Assignment: Reproduce word for word every line of the entries below, from the line containing "(495, 427) = (278, 214): turquoise" through the final line, and nothing else.

Record set:

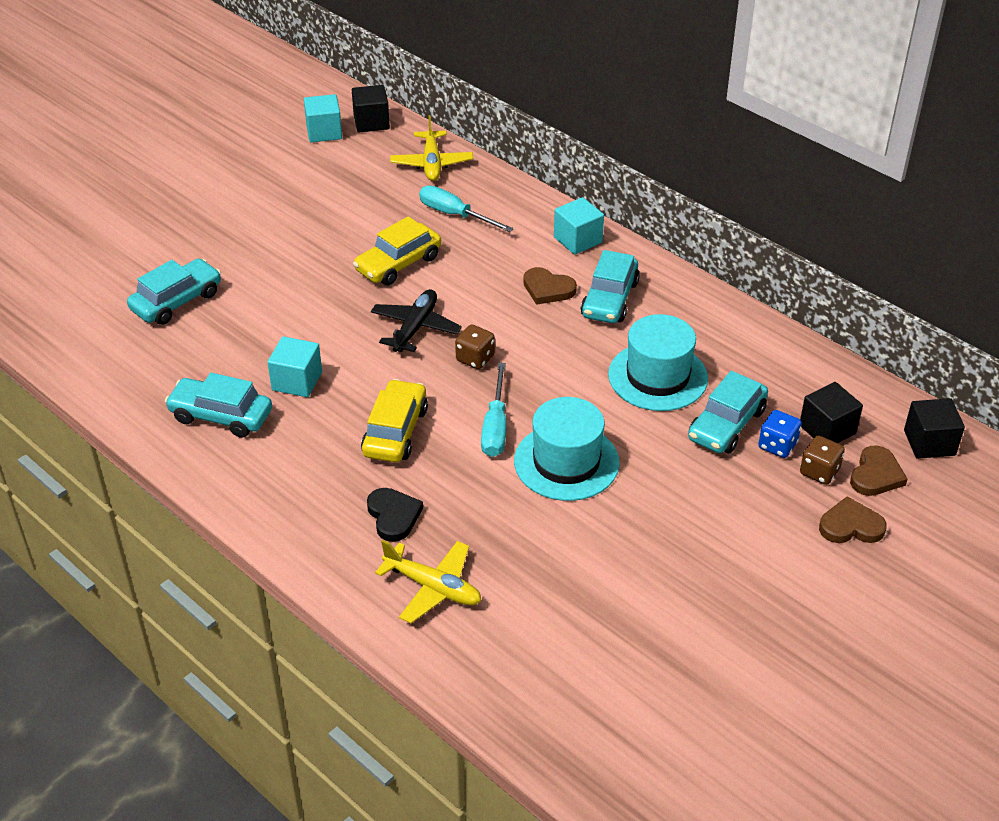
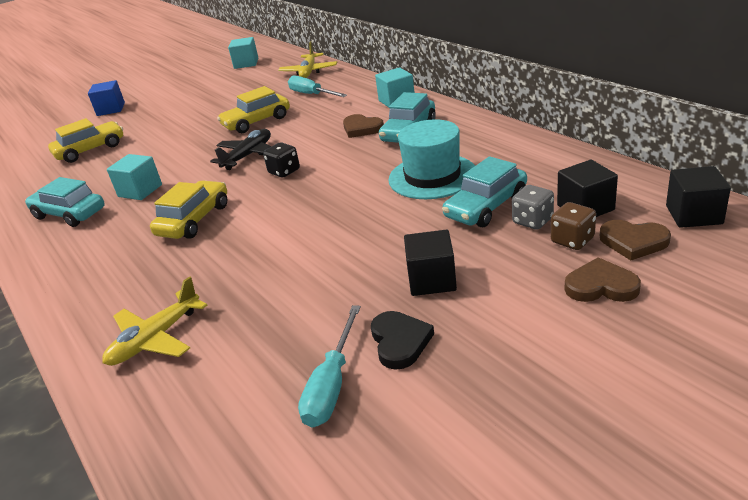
camera: 15 degrees right, 10 degrees down
(155, 217) = (111, 109): none -> blue cube
(176, 301) = (90, 150): turquoise car -> yellow car
(371, 122) = (279, 57): black cube -> black cube (432, 280)
(393, 516) = (155, 280): black heart -> black heart (400, 342)
(433, 587) = (155, 339): yellow plane -> yellow plane turned 90 degrees clockwise
(475, 358) = (284, 171): brown dice -> black dice
(495, 427) = (278, 214): turquoise screwdriver -> turquoise screwdriver (332, 385)
(566, 462) = (327, 238): turquoise hat -> none
(777, 445) = (532, 221): blue dice -> grey dice
(876, 475) = (633, 242): brown heart -> brown heart turned 75 degrees clockwise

Written solution:
(495, 427) = (278, 214): turquoise screwdriver -> turquoise screwdriver (332, 385)
(566, 462) = (327, 238): turquoise hat -> none
(777, 445) = (532, 221): blue dice -> grey dice
(876, 475) = (633, 242): brown heart -> brown heart turned 75 degrees clockwise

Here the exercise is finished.